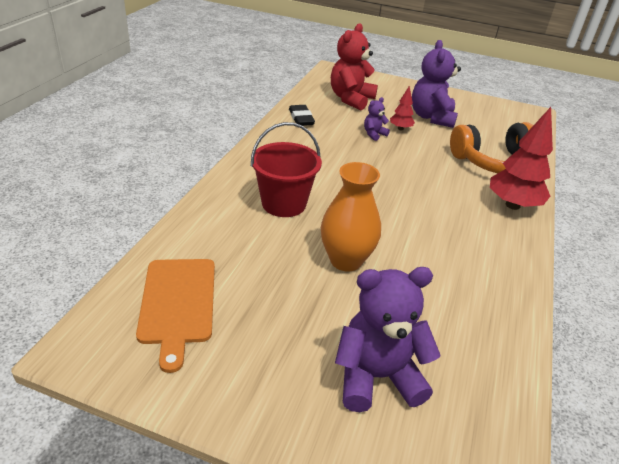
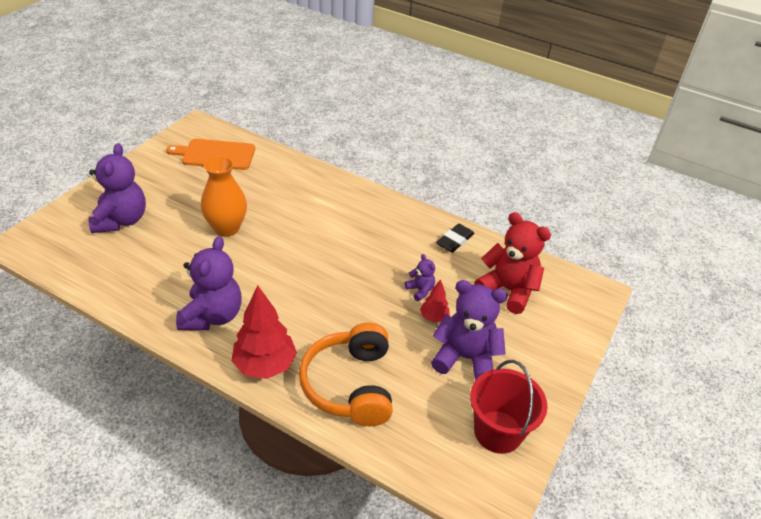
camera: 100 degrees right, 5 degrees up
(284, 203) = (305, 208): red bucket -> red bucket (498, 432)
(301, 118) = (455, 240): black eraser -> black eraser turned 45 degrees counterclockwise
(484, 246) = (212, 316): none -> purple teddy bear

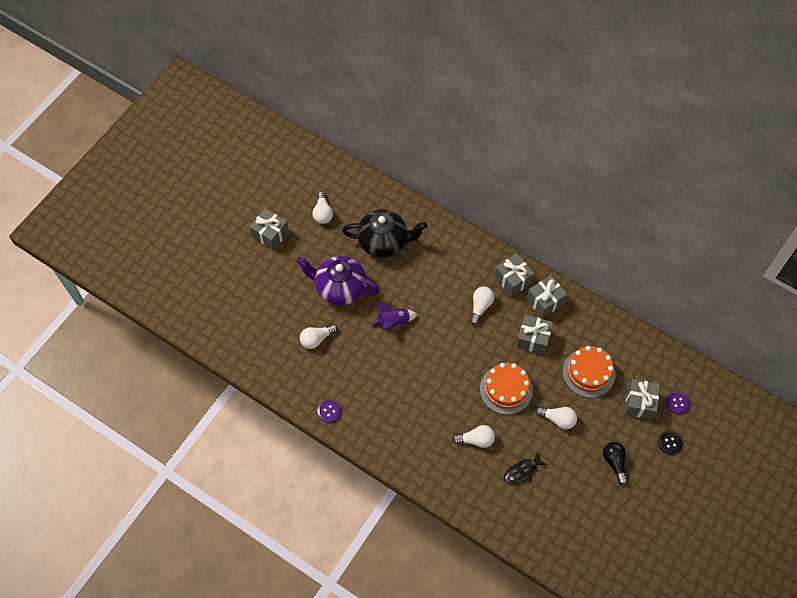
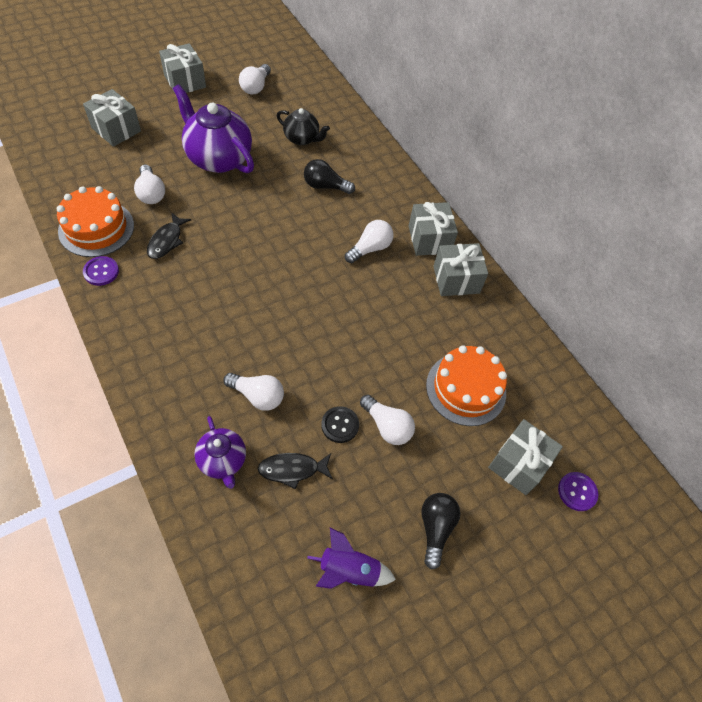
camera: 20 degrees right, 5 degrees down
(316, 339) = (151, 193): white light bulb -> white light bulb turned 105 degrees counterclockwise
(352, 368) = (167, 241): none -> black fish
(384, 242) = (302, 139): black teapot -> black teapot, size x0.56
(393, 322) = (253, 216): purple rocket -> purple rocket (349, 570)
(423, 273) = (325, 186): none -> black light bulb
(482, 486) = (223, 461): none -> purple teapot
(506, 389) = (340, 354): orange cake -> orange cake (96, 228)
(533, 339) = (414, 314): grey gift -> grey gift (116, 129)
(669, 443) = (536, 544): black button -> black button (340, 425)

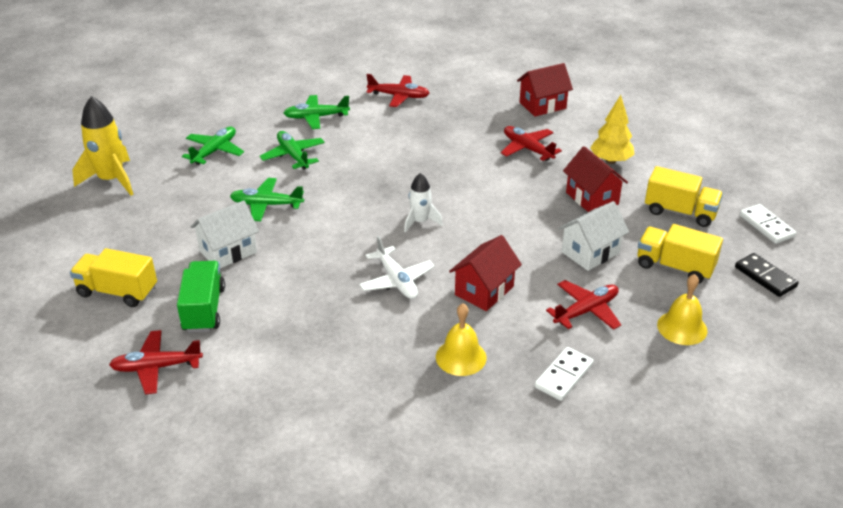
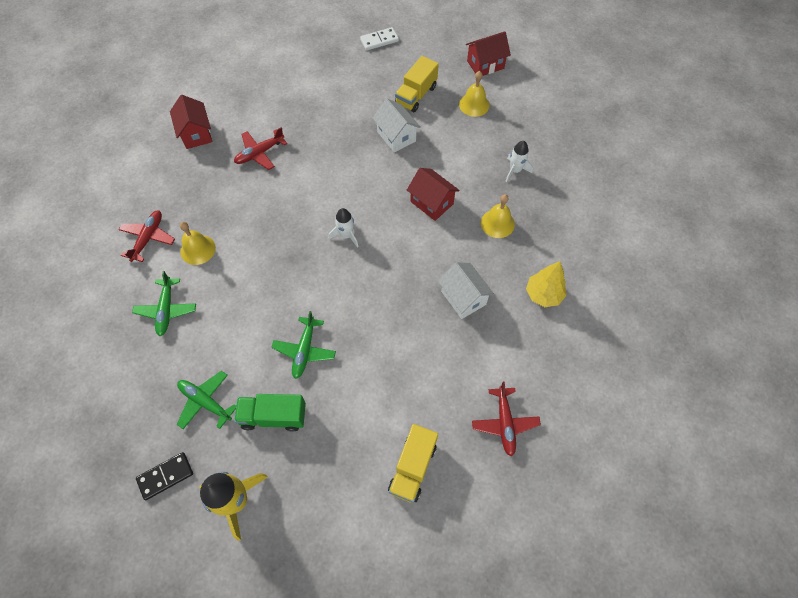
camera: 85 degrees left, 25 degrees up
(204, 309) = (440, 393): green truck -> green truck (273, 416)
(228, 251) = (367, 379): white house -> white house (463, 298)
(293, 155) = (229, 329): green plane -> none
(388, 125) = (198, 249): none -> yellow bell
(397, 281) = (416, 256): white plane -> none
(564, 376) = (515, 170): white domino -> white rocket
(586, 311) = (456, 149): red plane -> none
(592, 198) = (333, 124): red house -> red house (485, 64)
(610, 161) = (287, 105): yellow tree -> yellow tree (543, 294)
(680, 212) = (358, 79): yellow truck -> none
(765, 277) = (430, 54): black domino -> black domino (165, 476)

____________________

Output the records above exactly; leave out the pictures.

camera: 100 degrees right, 5 degrees up
(284, 203) = (305, 208): red bucket -> red bucket (498, 432)
(301, 118) = (455, 240): black eraser -> black eraser turned 45 degrees counterclockwise
(484, 246) = (212, 316): none -> purple teddy bear

camera: 20 degrees right, 5 degrees down
(316, 339) = (151, 193): white light bulb -> white light bulb turned 105 degrees counterclockwise
(352, 368) = (167, 241): none -> black fish
(384, 242) = (302, 139): black teapot -> black teapot, size x0.56
(393, 322) = (253, 216): purple rocket -> purple rocket (349, 570)
(423, 273) = (325, 186): none -> black light bulb
(482, 486) = (223, 461): none -> purple teapot
(506, 389) = (340, 354): orange cake -> orange cake (96, 228)
(533, 339) = (414, 314): grey gift -> grey gift (116, 129)
(669, 443) = (536, 544): black button -> black button (340, 425)

camera: 85 degrees left, 25 degrees up
(204, 309) = (440, 393): green truck -> green truck (273, 416)
(228, 251) = (367, 379): white house -> white house (463, 298)
(293, 155) = (229, 329): green plane -> none
(388, 125) = (198, 249): none -> yellow bell
(397, 281) = (416, 256): white plane -> none
(564, 376) = (515, 170): white domino -> white rocket
(586, 311) = (456, 149): red plane -> none
(592, 198) = (333, 124): red house -> red house (485, 64)
(610, 161) = (287, 105): yellow tree -> yellow tree (543, 294)
(680, 212) = (358, 79): yellow truck -> none
(765, 277) = (430, 54): black domino -> black domino (165, 476)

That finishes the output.